▸ Exercise brief: Count the lines in the items below that contain the string "Question", with case taken into account. Reply with the number alone.

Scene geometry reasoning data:
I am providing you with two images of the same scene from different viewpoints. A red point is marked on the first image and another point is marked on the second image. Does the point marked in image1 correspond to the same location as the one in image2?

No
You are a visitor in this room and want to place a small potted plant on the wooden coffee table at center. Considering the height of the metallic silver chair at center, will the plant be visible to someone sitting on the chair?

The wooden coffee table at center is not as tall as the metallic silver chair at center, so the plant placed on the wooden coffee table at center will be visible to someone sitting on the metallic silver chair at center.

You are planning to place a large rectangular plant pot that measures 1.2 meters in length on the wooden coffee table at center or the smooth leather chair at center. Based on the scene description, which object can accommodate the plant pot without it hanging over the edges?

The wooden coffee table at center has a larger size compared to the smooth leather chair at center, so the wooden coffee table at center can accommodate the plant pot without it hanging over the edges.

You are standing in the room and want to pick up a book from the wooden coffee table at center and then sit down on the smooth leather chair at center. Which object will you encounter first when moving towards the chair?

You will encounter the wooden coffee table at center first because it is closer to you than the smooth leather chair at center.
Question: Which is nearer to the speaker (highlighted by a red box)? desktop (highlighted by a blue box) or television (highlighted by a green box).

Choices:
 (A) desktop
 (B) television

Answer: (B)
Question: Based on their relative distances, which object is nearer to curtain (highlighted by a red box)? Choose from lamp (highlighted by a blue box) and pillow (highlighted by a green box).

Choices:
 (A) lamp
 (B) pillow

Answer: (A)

==

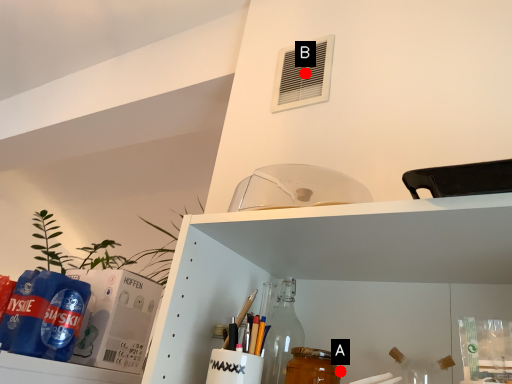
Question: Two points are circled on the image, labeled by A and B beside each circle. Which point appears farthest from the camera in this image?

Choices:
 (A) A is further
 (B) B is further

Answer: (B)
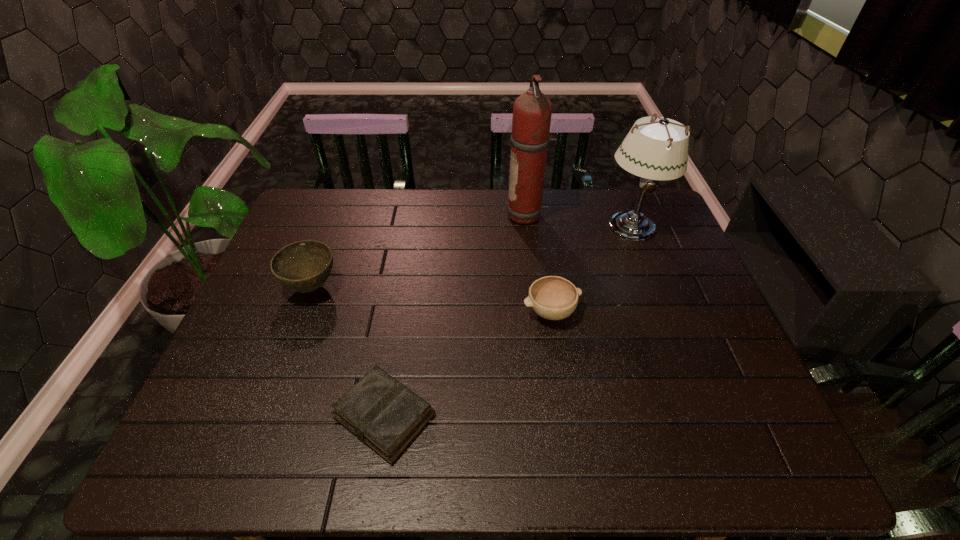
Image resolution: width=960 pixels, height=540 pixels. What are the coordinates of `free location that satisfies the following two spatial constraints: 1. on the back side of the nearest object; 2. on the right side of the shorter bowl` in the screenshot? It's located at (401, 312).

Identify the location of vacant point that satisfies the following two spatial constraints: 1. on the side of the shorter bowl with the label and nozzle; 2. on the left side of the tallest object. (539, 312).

▸ Written answer: 3